Task to carry out: Please retype the records below word for word, leaving out the pictures.

[Begin The data]

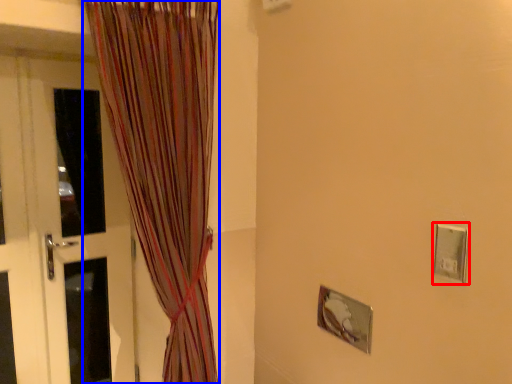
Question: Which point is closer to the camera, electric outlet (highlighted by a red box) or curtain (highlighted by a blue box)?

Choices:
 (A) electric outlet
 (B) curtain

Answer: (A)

[End The data]

Exercise answer:
Question: Which point is closer to the camera, electric outlet (highlighted by a red box) or curtain (highlighted by a blue box)?

Choices:
 (A) electric outlet
 (B) curtain

Answer: (A)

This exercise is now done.